##### THE DATA

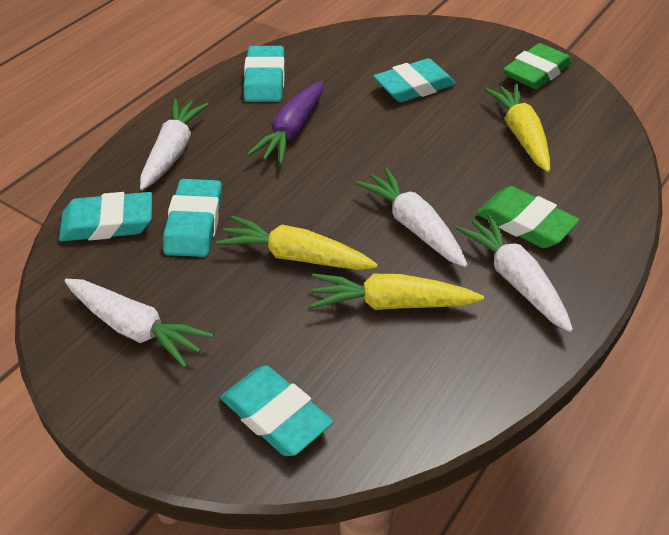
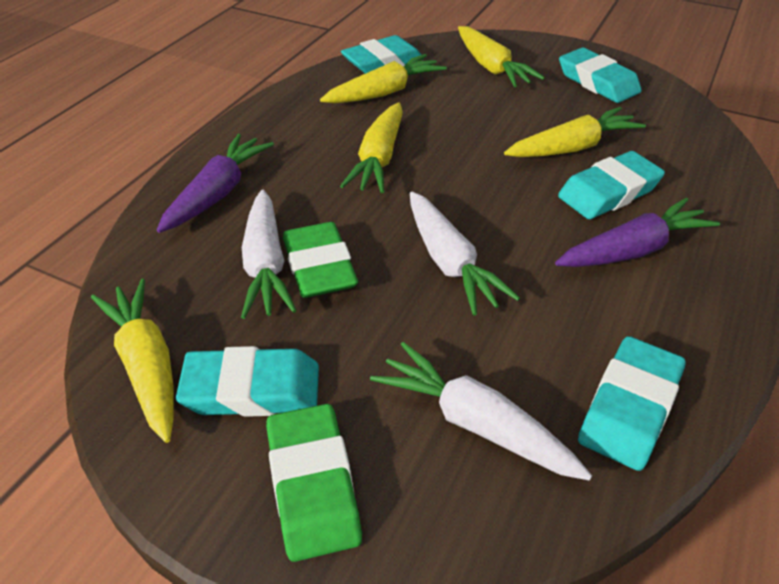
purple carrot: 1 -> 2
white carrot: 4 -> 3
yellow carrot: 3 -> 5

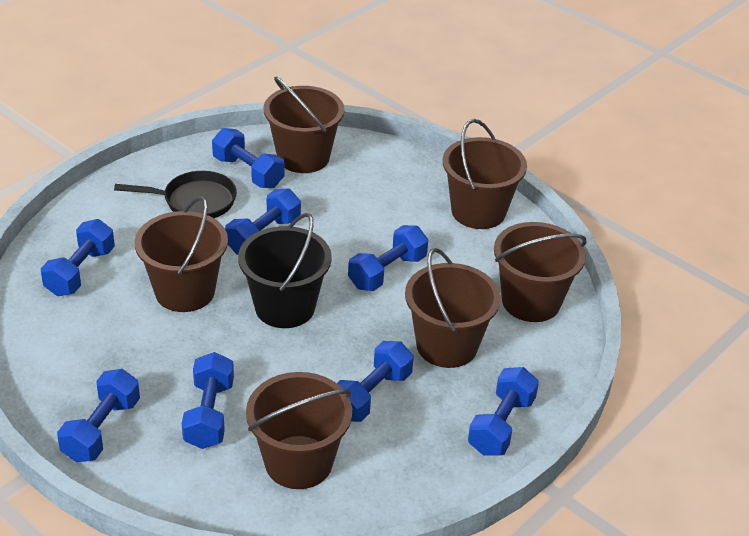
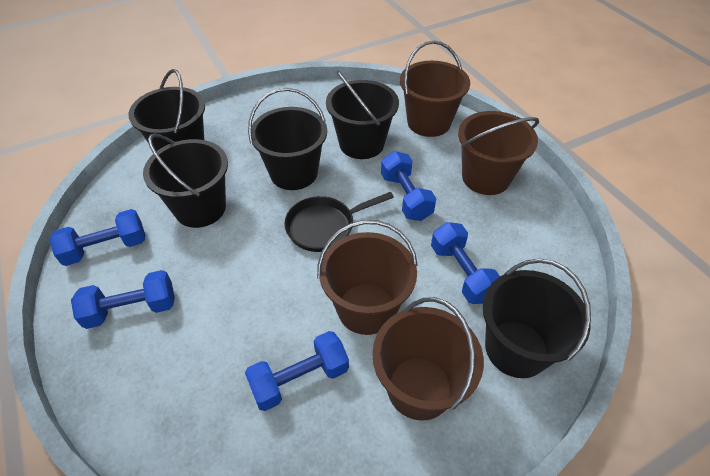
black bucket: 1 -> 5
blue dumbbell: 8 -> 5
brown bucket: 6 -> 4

##########

**PROBLEM DESCRIPTION**: Reproduce each line of the data containing the word "carrot".

**RESULT**:
purple carrot: 1 -> 2
white carrot: 4 -> 3
yellow carrot: 3 -> 5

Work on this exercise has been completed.